%%
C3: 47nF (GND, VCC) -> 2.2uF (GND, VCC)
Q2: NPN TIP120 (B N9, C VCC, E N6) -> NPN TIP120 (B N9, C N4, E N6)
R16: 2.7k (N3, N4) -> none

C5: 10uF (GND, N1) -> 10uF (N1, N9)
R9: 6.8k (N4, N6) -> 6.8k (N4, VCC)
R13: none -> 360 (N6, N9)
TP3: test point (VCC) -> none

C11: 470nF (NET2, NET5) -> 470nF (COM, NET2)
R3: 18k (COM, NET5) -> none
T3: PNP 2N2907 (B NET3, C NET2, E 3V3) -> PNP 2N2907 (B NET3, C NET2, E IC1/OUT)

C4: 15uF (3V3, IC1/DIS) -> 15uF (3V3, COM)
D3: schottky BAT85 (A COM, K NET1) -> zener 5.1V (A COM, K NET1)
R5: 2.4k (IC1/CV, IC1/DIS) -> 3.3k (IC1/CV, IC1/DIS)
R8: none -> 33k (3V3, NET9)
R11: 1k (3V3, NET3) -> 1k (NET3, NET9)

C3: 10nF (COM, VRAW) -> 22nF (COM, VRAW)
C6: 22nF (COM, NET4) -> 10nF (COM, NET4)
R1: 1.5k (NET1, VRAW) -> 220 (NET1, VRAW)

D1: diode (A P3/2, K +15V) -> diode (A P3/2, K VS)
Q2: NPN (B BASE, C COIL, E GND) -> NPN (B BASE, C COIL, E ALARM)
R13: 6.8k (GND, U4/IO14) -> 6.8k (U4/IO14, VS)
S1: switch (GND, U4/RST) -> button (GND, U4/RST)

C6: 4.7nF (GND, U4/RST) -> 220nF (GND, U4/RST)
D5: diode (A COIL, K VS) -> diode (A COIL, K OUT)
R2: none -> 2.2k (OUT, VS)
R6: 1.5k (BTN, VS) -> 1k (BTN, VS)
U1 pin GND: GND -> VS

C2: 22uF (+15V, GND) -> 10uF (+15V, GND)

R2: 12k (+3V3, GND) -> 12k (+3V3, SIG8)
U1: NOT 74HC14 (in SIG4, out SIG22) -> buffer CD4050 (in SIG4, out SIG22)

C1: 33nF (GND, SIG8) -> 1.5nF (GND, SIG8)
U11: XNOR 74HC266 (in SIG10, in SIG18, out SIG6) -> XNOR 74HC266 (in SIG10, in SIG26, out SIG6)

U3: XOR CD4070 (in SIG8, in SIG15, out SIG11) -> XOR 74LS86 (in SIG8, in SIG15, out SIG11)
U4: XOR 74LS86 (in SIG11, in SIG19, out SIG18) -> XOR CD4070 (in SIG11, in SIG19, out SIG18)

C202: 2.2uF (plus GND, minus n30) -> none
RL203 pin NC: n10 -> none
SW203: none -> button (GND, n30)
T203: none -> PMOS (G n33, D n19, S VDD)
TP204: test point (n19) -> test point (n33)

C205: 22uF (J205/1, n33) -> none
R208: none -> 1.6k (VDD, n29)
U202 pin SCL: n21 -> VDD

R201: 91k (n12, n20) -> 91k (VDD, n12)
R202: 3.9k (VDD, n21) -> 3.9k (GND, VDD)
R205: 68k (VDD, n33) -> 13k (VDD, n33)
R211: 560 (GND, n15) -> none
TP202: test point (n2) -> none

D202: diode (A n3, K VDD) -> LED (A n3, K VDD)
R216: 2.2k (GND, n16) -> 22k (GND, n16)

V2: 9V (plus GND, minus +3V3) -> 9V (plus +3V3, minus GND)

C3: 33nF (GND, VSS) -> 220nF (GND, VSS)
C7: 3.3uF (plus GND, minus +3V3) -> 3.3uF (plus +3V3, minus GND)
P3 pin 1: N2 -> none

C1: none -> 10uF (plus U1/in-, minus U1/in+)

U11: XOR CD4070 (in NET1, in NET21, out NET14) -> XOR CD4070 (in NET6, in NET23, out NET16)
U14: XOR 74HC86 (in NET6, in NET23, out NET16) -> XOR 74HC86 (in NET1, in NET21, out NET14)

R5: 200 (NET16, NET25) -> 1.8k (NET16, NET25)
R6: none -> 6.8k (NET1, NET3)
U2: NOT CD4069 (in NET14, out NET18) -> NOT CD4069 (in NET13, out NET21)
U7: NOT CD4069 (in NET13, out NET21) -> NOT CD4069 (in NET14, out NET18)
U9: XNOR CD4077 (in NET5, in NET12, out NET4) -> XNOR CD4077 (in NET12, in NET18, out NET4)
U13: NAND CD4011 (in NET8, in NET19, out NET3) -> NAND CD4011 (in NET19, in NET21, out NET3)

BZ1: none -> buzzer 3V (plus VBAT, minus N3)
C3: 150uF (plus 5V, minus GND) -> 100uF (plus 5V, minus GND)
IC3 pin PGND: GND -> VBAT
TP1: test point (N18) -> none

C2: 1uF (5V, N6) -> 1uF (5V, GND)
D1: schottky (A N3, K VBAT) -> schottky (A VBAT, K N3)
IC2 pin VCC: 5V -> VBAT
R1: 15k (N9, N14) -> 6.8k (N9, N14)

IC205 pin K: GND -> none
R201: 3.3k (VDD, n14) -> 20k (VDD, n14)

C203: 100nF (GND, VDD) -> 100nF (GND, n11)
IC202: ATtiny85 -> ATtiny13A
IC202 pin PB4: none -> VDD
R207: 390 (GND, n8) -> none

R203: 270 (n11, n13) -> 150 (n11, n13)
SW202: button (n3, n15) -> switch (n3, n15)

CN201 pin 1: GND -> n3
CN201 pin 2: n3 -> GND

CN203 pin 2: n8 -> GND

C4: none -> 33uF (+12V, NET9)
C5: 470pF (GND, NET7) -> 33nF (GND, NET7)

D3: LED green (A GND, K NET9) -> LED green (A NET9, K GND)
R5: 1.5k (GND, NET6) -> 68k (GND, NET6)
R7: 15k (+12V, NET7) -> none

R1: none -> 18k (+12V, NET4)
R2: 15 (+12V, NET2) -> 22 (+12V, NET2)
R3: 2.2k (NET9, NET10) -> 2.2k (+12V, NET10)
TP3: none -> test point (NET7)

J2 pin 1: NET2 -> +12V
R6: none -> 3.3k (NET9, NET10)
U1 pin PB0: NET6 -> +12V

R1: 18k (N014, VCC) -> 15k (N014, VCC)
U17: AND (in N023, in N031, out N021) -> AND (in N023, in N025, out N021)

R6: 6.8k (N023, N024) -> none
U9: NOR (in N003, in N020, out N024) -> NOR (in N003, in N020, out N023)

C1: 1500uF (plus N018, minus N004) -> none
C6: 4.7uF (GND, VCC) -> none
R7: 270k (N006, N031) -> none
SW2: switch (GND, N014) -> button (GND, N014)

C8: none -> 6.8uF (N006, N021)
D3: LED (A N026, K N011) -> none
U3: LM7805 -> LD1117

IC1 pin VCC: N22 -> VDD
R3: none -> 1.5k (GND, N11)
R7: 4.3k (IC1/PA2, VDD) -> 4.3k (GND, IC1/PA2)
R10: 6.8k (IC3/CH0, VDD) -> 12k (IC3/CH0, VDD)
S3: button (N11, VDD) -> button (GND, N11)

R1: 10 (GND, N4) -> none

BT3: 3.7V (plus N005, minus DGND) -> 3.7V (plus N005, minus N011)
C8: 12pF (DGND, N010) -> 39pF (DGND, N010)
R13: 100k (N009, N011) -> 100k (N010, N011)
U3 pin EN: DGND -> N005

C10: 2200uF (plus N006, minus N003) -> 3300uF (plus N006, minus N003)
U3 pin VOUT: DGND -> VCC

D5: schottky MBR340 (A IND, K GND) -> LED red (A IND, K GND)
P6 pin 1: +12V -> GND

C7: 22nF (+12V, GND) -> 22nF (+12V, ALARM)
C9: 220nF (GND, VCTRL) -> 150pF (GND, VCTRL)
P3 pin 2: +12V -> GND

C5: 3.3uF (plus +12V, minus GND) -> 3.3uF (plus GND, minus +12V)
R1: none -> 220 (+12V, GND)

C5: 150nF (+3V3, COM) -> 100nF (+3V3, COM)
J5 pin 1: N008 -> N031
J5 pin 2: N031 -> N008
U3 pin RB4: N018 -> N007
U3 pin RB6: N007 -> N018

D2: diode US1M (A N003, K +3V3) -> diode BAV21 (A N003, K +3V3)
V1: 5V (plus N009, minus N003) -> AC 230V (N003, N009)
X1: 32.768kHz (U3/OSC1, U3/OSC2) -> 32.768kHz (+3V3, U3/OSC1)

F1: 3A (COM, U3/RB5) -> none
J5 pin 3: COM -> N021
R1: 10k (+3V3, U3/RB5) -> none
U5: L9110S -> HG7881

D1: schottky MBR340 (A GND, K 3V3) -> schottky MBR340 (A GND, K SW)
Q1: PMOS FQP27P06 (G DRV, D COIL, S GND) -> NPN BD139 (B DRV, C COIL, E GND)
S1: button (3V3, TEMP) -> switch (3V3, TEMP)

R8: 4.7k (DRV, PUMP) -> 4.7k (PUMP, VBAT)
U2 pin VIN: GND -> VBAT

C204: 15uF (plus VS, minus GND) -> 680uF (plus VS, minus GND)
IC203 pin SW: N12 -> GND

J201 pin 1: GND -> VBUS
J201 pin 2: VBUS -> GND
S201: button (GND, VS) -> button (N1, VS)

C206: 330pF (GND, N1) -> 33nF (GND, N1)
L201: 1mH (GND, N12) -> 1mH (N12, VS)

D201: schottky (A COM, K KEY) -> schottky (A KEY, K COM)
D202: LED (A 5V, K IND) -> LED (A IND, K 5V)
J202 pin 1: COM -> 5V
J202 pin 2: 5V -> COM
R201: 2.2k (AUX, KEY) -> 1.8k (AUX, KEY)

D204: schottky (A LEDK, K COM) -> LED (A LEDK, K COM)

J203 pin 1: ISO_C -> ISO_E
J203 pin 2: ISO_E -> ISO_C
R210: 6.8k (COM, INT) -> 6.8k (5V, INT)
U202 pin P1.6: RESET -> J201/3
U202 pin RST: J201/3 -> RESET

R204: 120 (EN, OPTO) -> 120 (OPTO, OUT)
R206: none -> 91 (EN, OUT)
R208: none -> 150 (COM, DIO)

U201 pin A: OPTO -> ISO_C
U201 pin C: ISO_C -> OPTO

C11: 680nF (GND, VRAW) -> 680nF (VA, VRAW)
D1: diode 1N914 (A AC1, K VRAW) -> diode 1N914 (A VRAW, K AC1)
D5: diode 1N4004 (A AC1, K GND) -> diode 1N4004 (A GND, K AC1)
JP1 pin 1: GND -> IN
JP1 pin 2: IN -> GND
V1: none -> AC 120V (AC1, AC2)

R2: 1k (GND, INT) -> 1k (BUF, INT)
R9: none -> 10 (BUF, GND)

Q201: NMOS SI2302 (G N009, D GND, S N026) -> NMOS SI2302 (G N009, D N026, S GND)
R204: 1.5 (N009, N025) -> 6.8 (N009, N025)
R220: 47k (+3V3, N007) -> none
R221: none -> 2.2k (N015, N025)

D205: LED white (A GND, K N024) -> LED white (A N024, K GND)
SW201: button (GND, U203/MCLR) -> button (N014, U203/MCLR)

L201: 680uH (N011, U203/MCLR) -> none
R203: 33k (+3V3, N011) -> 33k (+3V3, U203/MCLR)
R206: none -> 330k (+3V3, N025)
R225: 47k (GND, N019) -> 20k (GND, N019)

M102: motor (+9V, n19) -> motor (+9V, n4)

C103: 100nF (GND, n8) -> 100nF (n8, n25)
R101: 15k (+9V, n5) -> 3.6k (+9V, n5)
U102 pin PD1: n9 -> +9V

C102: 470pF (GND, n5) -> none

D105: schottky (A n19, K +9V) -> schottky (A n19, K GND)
%%
• Instructions to follow:
From the entries above, write out only the lines starting at the line that holds "IC3 pin PGND: GND -> VBAT" and ending at the line that holds "C4: none -> 33uF (+12V, NET9)", keeping both and matching them exactly.

• Answer box:
IC3 pin PGND: GND -> VBAT
TP1: test point (N18) -> none

C2: 1uF (5V, N6) -> 1uF (5V, GND)
D1: schottky (A N3, K VBAT) -> schottky (A VBAT, K N3)
IC2 pin VCC: 5V -> VBAT
R1: 15k (N9, N14) -> 6.8k (N9, N14)

IC205 pin K: GND -> none
R201: 3.3k (VDD, n14) -> 20k (VDD, n14)

C203: 100nF (GND, VDD) -> 100nF (GND, n11)
IC202: ATtiny85 -> ATtiny13A
IC202 pin PB4: none -> VDD
R207: 390 (GND, n8) -> none

R203: 270 (n11, n13) -> 150 (n11, n13)
SW202: button (n3, n15) -> switch (n3, n15)

CN201 pin 1: GND -> n3
CN201 pin 2: n3 -> GND

CN203 pin 2: n8 -> GND

C4: none -> 33uF (+12V, NET9)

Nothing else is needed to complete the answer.